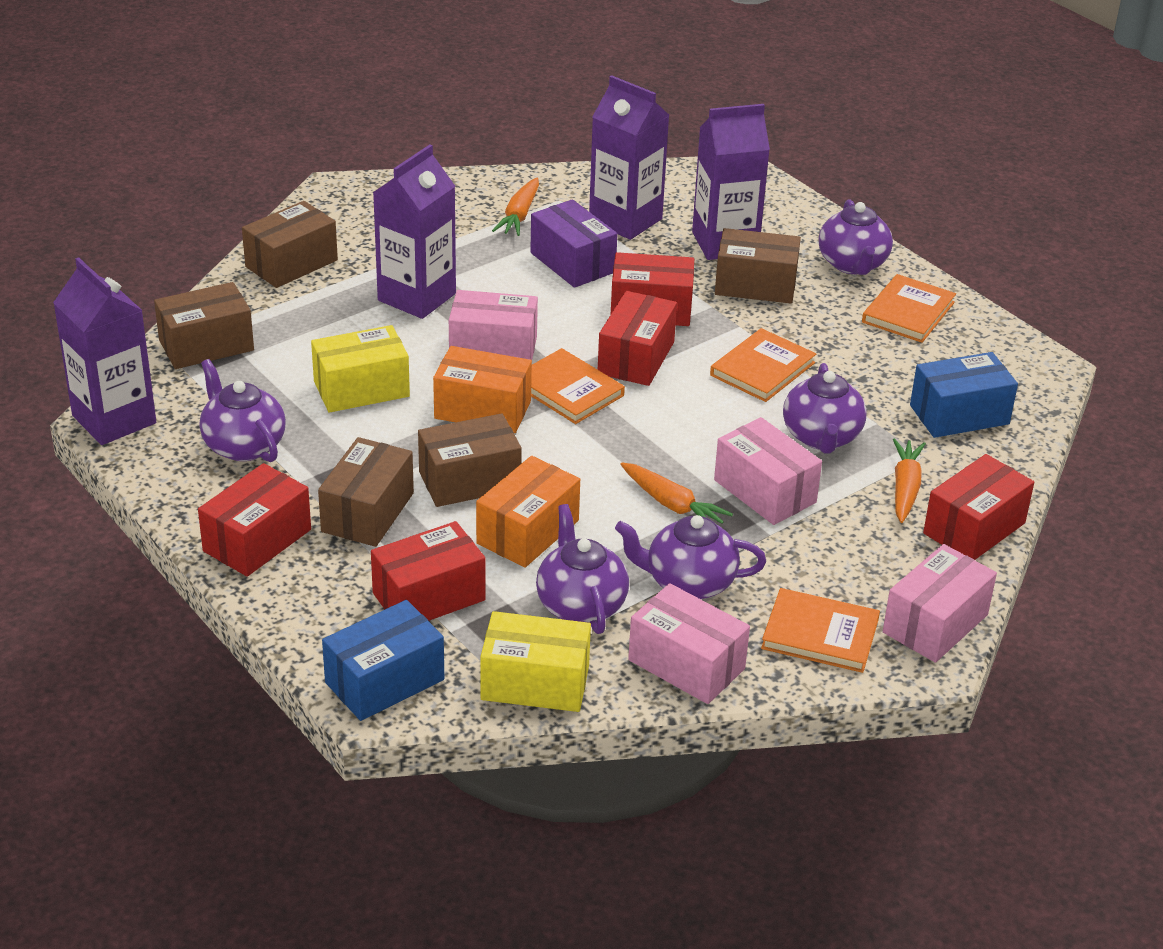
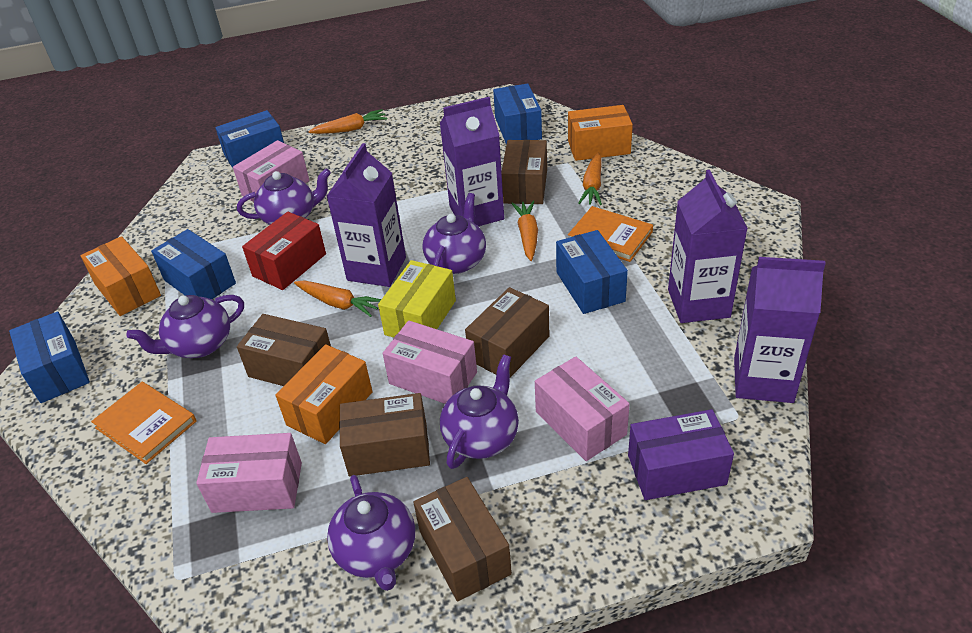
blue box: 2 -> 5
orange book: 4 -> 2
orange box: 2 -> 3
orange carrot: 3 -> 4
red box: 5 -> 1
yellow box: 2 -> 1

--

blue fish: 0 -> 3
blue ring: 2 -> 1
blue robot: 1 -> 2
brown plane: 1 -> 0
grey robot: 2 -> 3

What you need to do: Extract exactly and only the lines above from the line containing "blue fish: 0 -> 3" through the line containing "grey robot: 2 -> 3", both end lines included.

Result of the task:
blue fish: 0 -> 3
blue ring: 2 -> 1
blue robot: 1 -> 2
brown plane: 1 -> 0
grey robot: 2 -> 3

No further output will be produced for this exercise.